Records taken from a dataset:
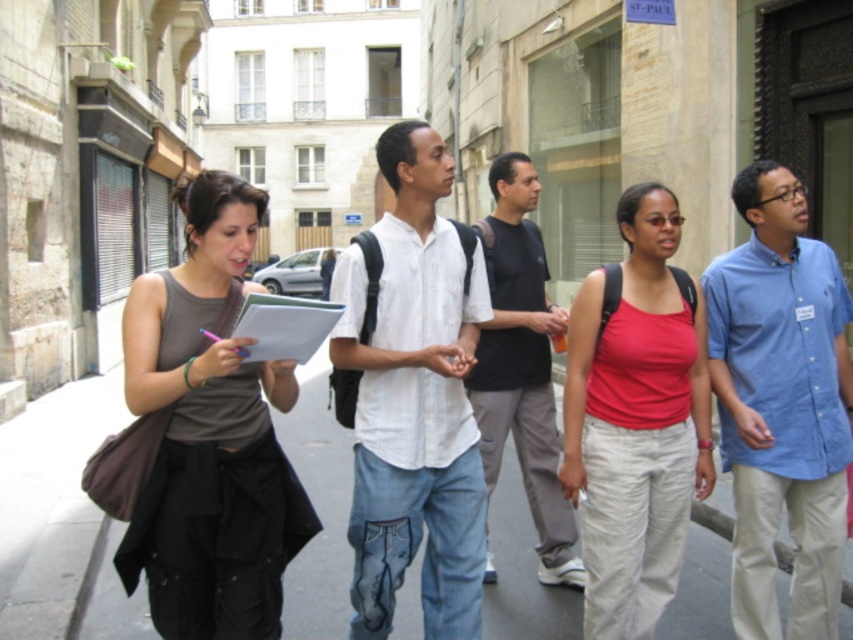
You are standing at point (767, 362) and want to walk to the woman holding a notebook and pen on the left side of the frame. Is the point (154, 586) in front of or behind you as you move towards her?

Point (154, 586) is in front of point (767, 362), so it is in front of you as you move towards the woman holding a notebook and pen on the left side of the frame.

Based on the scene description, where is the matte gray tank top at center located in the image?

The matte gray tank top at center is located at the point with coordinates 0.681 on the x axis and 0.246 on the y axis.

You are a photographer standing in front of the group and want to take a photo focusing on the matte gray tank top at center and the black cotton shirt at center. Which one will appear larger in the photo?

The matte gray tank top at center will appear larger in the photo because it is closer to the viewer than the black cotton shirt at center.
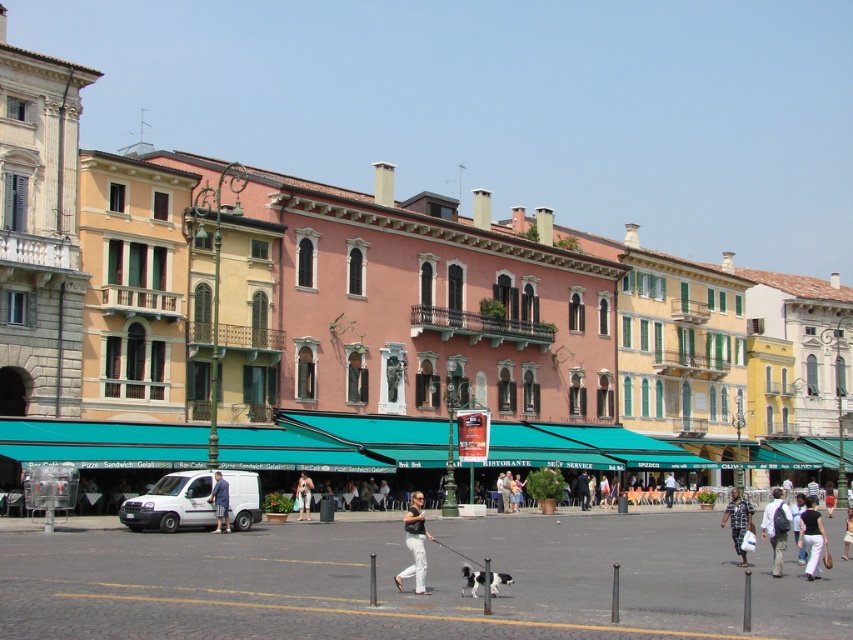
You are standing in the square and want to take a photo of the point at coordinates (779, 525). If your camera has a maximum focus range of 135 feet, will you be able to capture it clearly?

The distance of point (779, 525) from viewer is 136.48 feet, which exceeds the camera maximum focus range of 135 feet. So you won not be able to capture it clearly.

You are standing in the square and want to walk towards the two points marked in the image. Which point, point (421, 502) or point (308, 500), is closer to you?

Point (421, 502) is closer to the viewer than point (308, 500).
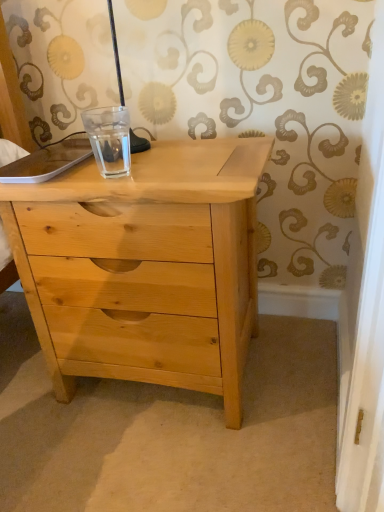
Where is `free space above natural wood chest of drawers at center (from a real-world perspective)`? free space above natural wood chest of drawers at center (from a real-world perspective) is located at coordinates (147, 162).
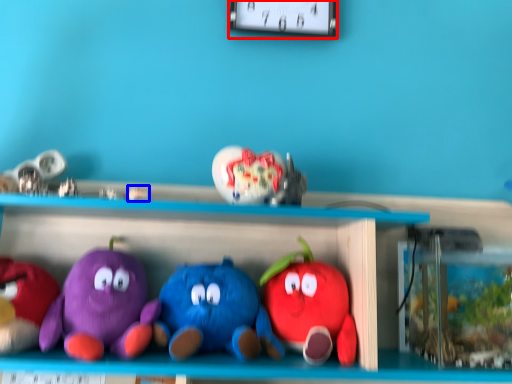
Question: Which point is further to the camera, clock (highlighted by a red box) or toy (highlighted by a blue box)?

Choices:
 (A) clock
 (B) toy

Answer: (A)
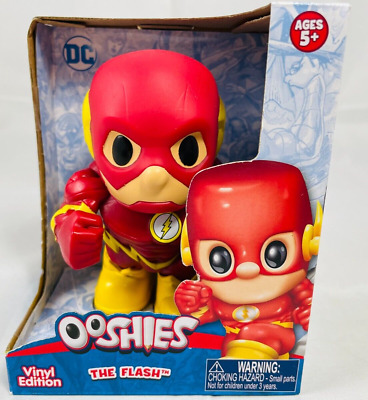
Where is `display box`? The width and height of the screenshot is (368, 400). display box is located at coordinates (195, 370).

**Exercise goal**
Copy out every line of the records above word for word, leaving out the pictures.

**Result of this task**
You are standing at point (767, 362) and want to walk to the woman holding a notebook and pen on the left side of the frame. Is the point (154, 586) in front of or behind you as you move towards her?

Point (154, 586) is in front of point (767, 362), so it is in front of you as you move towards the woman holding a notebook and pen on the left side of the frame.

Based on the scene description, where is the matte gray tank top at center located in the image?

The matte gray tank top at center is located at the point with coordinates 0.681 on the x axis and 0.246 on the y axis.

You are a photographer standing in front of the group and want to take a photo focusing on the matte gray tank top at center and the black cotton shirt at center. Which one will appear larger in the photo?

The matte gray tank top at center will appear larger in the photo because it is closer to the viewer than the black cotton shirt at center.
You are standing in the square and want to take a photo of the point at coordinates (779, 525). If your camera has a maximum focus range of 135 feet, will you be able to capture it clearly?

The distance of point (779, 525) from viewer is 136.48 feet, which exceeds the camera maximum focus range of 135 feet. So you won not be able to capture it clearly.

You are standing in the square and want to walk towards the two points marked in the image. Which point, point (421, 502) or point (308, 500), is closer to you?

Point (421, 502) is closer to the viewer than point (308, 500).
Where is `free space above natural wood chest of drawers at center (from a real-world perspective)`? free space above natural wood chest of drawers at center (from a real-world perspective) is located at coordinates (147, 162).
Question: Which point is further to the camera, clock (highlighted by a red box) or toy (highlighted by a blue box)?

Choices:
 (A) clock
 (B) toy

Answer: (A)
Where is `display box`? The width and height of the screenshot is (368, 400). display box is located at coordinates (195, 370).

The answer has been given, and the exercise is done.